| PROBLEM STATEMENT |
Each line of the entries below that holds "morado" is needed, copied in full.

+===+

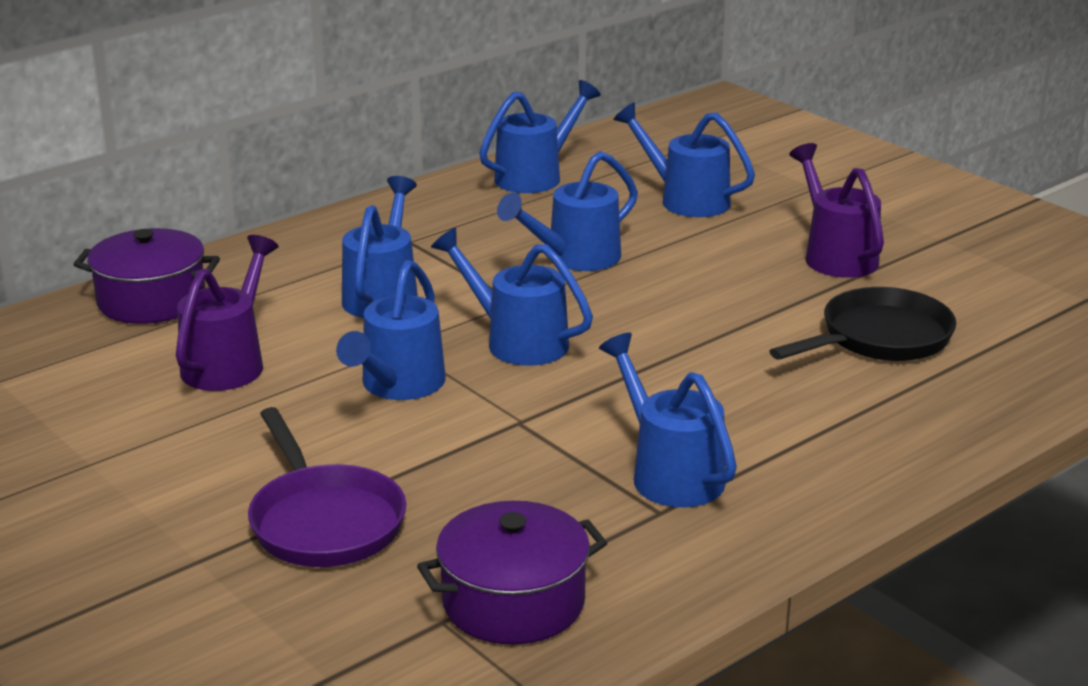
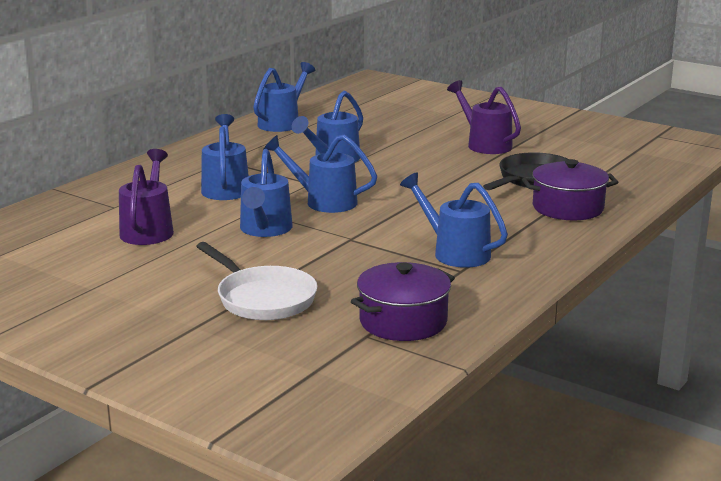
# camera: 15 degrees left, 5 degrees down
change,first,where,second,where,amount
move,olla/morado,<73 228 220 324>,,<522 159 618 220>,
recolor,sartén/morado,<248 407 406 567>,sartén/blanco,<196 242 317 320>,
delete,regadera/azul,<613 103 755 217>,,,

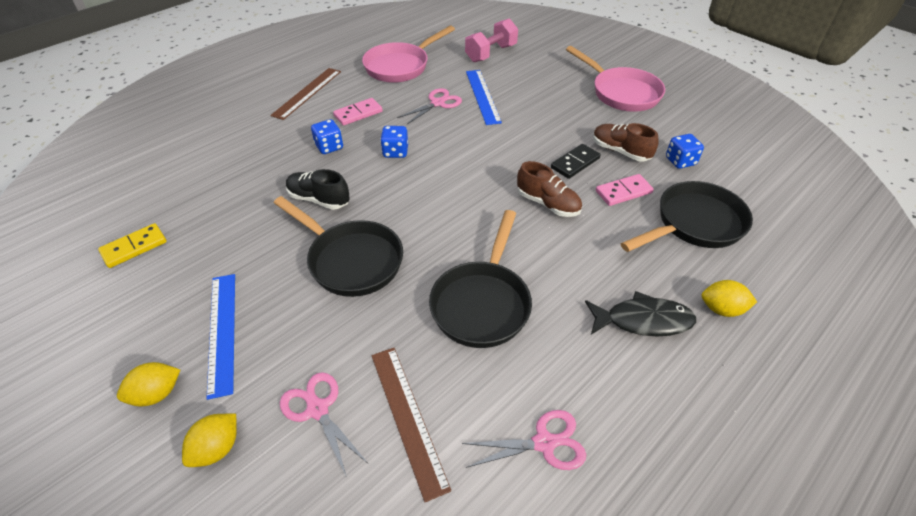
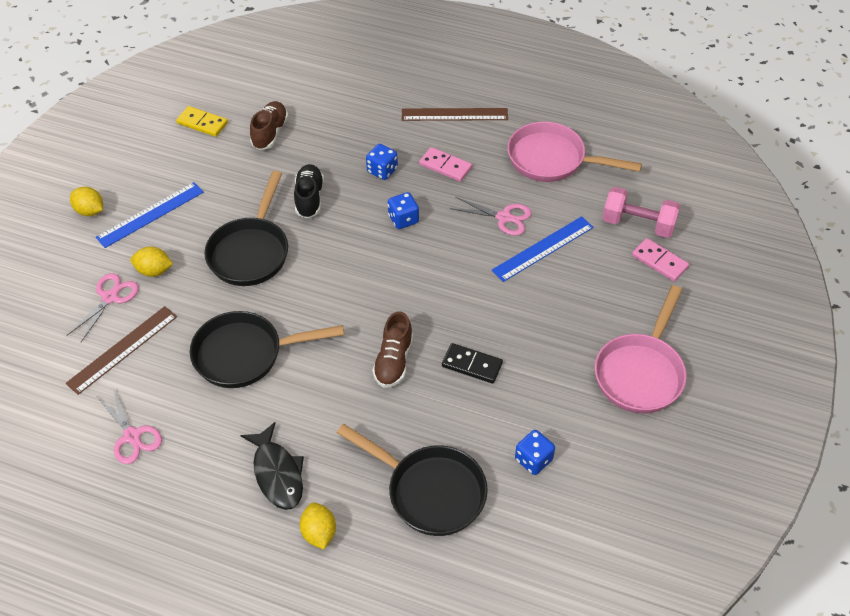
# camera: 65 degrees right, 5 degrees up
change,first,where,second,where,amount
move,limón/amarillo,<182 413 237 467>,,<130 246 173 277>,
move,zapato/marrón,<593 123 659 161>,,<250 101 288 150>,
move,ficha de dominó/rosa,<596 174 654 206>,,<632 238 689 282>,

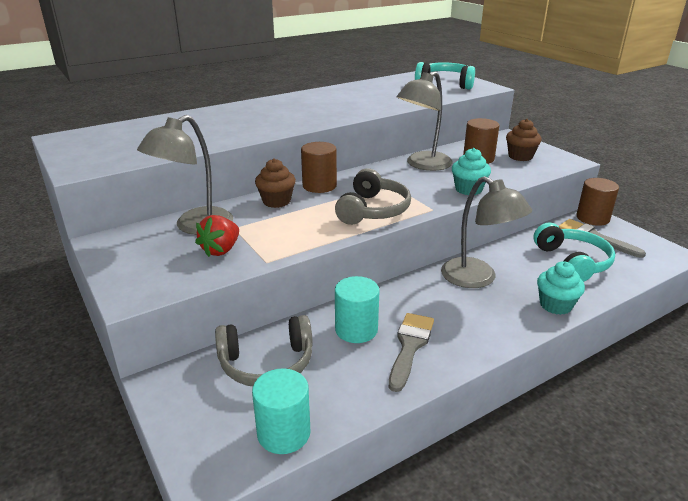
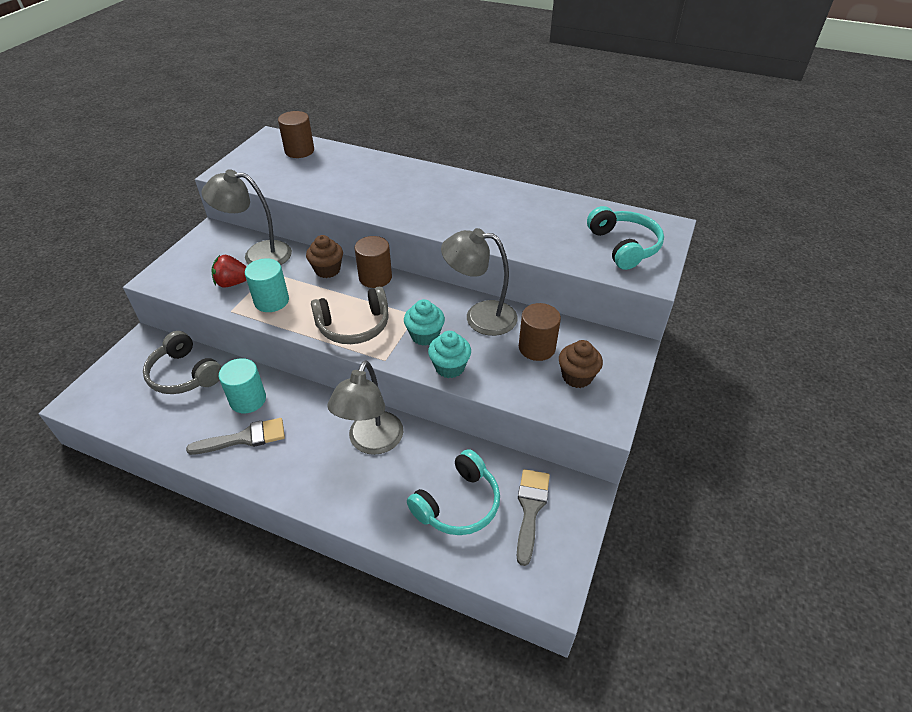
# camera: 55 degrees right, 15 degrees up
change,first,where,second,where,amount
move,cilindro/turquesa,<252 368 311 454>,,<245 258 289 312>,
move,magdalena/turquesa,<537 261 585 315>,,<404 299 445 346>,
move,cilindro/marrón,<576 178 619 226>,,<278 111 314 158>,

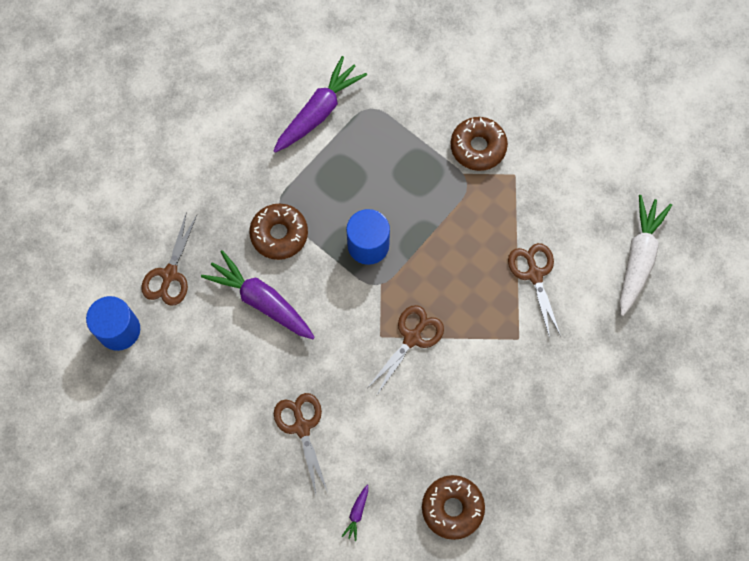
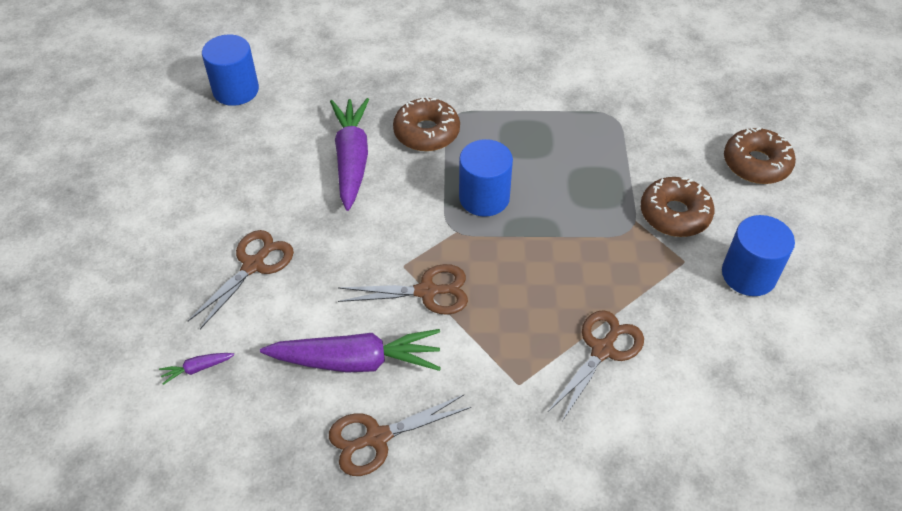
# camera: 50 degrees right, 20 degrees down
change,first,where,second,where,amount
move,tijeras/marrón,<141 212 197 306>,,<329 395 471 476>,
move,zanahoria/morado,<273 56 367 153>,,<260 329 441 373>,
move,rosquilla/marrón,<422 475 485 540>,,<724 127 796 184>,
delete,zanahoria/blanco,<620 195 672 316>,,,
insert,,,cilindro/azul,<722 215 795 296>,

+===+

| RESPONSE TO THE EXERCISE |
move,olla/morado,<73 228 220 324>,,<522 159 618 220>,
recolor,sartén/morado,<248 407 406 567>,sartén/blanco,<196 242 317 320>,
move,zanahoria/morado,<273 56 367 153>,,<260 329 441 373>,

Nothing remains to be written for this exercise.